> [Your instructions]
Your answer is the lines below, exactly, from the one that contains "camera: 10 degrees left, 0 degrees up" through the one that contains "(481, 191) = (587, 204): yellow", both included.

> [Provided data]
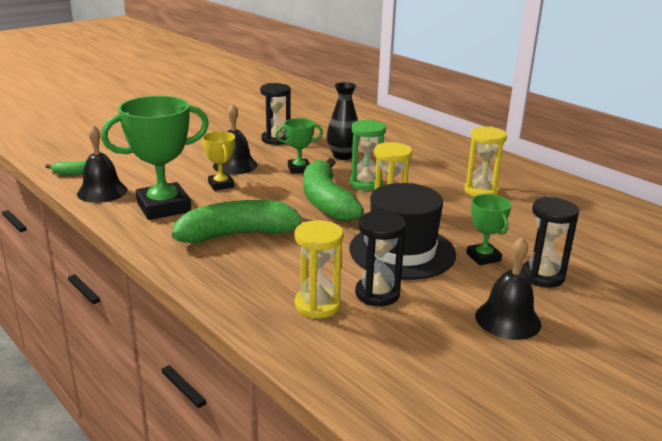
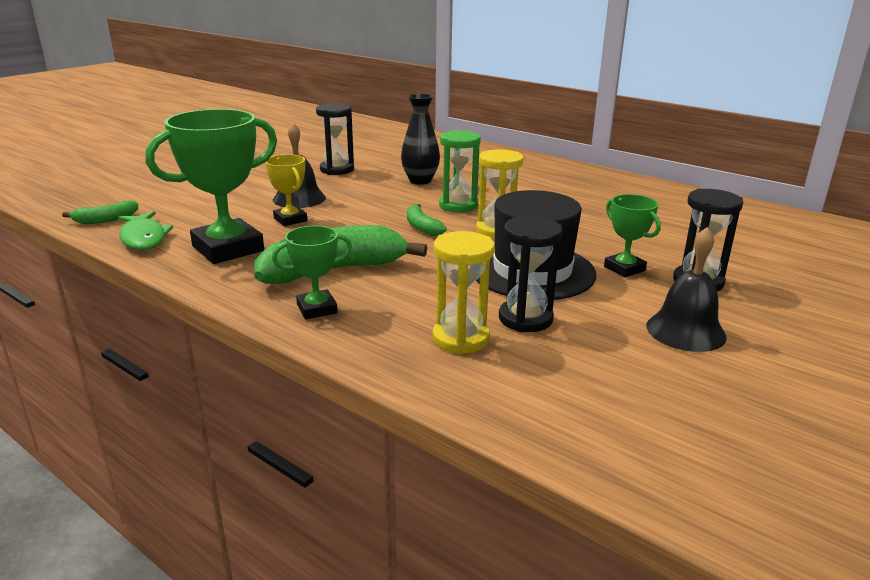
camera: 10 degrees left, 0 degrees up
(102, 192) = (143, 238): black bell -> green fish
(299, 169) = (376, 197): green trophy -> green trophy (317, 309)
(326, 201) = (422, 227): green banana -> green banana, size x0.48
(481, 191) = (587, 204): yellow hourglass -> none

* * *

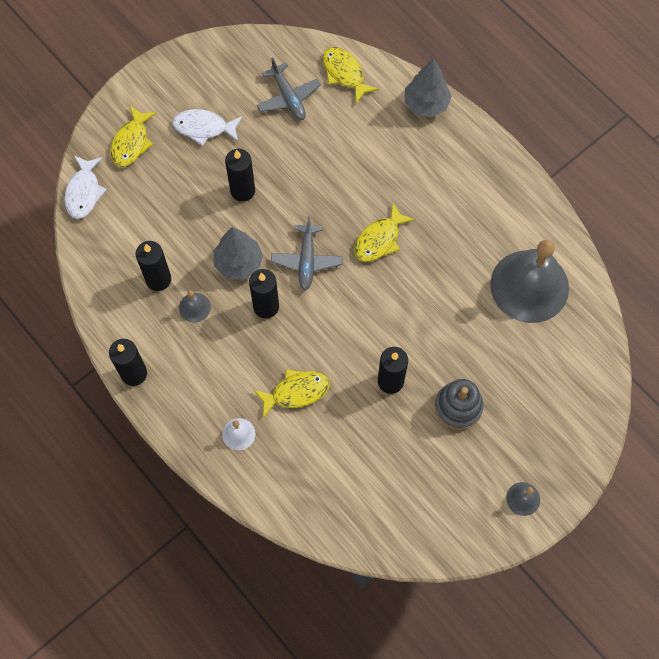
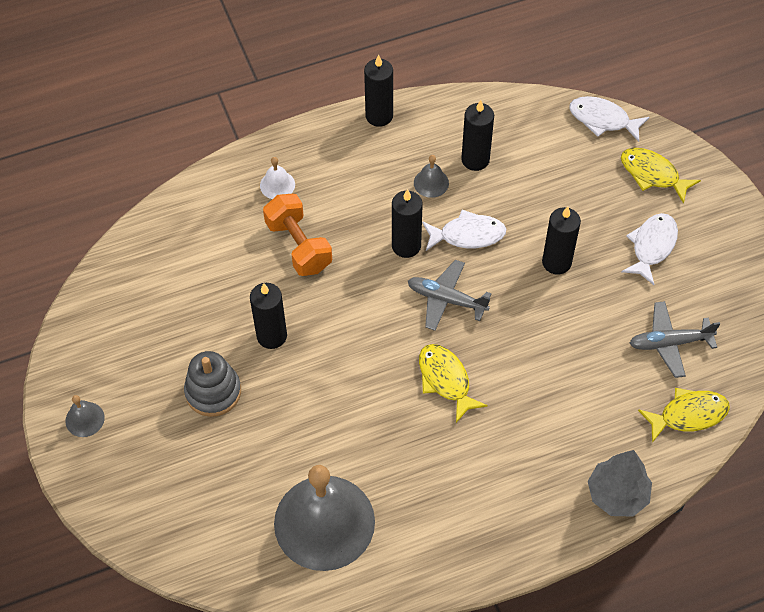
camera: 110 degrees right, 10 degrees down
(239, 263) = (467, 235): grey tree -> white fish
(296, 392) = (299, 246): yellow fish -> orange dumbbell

> [Task output]
camera: 10 degrees left, 0 degrees up
(102, 192) = (143, 238): black bell -> green fish
(299, 169) = (376, 197): green trophy -> green trophy (317, 309)
(326, 201) = (422, 227): green banana -> green banana, size x0.48
(481, 191) = (587, 204): yellow hourglass -> none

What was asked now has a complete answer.